───── RECORDED INFORMATION ─────

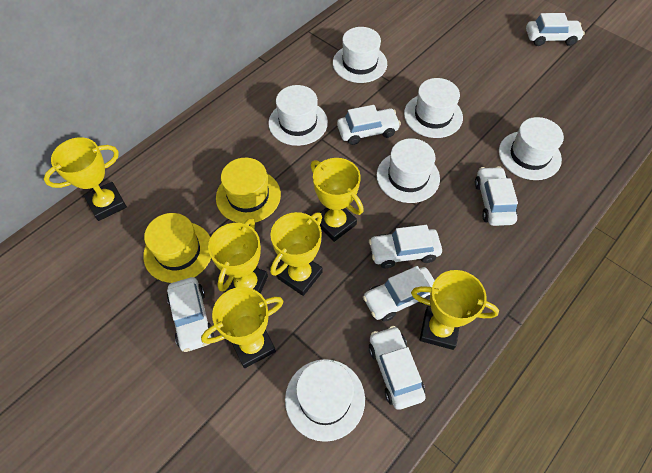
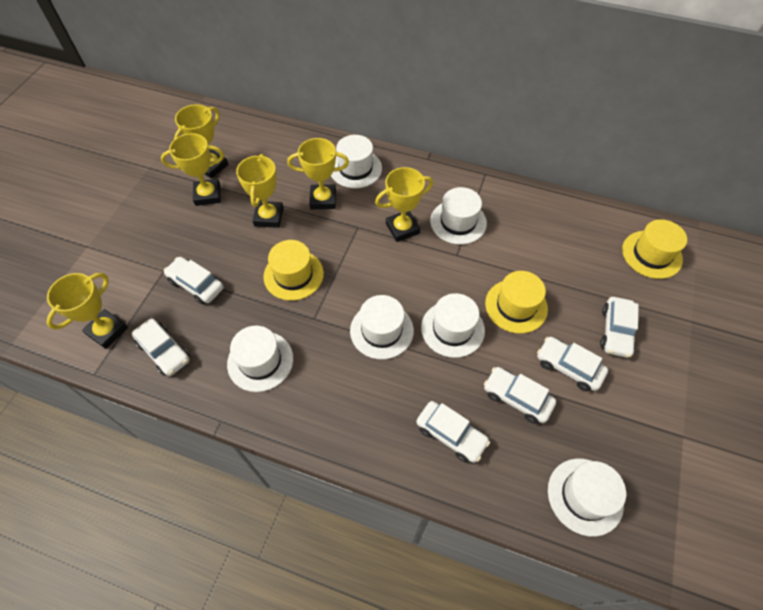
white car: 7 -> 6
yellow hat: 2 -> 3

─────
───── RECORDED INFORMATION ─────

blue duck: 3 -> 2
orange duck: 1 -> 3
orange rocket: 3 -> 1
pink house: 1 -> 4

─────

### TASK ITEM:
Which lines above run from the one containing "blue duck: 3 -> 2" down to the one containing "pink house: 1 -> 4"? Repeat exactly those, both ends included, and nothing else.

### ANSWER TO THIS TASK:
blue duck: 3 -> 2
orange duck: 1 -> 3
orange rocket: 3 -> 1
pink house: 1 -> 4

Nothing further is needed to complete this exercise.